**** AVAILABLE DATA ****
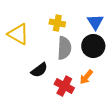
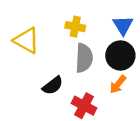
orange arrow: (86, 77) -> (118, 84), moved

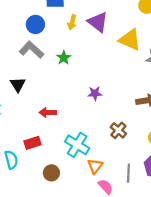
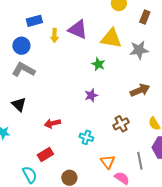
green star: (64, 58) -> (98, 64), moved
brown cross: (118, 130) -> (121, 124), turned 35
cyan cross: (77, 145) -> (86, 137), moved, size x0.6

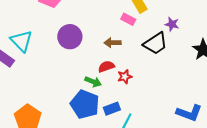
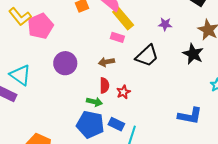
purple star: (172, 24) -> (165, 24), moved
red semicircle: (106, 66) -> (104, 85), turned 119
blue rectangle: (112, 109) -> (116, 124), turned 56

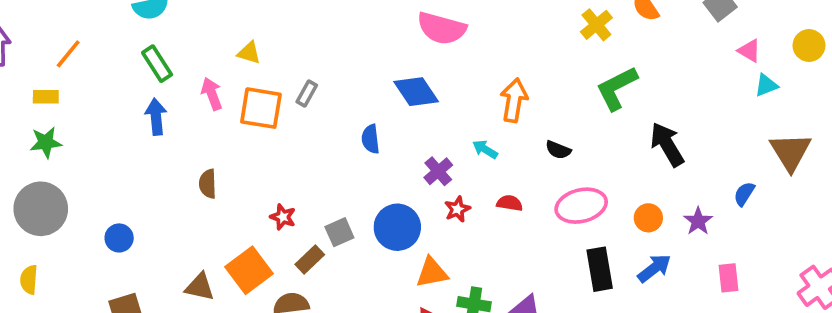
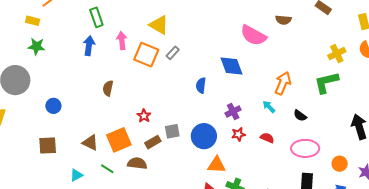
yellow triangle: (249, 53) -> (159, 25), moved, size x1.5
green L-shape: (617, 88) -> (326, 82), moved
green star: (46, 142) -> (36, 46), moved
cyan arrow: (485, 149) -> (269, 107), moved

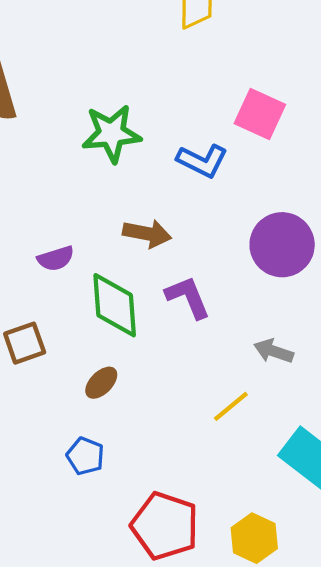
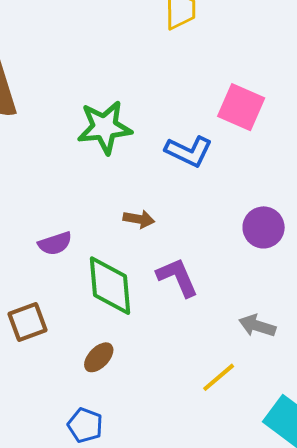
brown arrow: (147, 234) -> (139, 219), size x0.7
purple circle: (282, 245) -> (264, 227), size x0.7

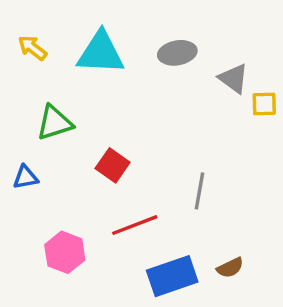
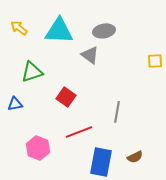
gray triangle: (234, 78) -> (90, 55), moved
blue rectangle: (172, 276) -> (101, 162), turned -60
****
TASK TO COMPLETE
Count the lines in the records above that contain "size", please, and give the number without any other words.

RESULT OF THIS TASK
4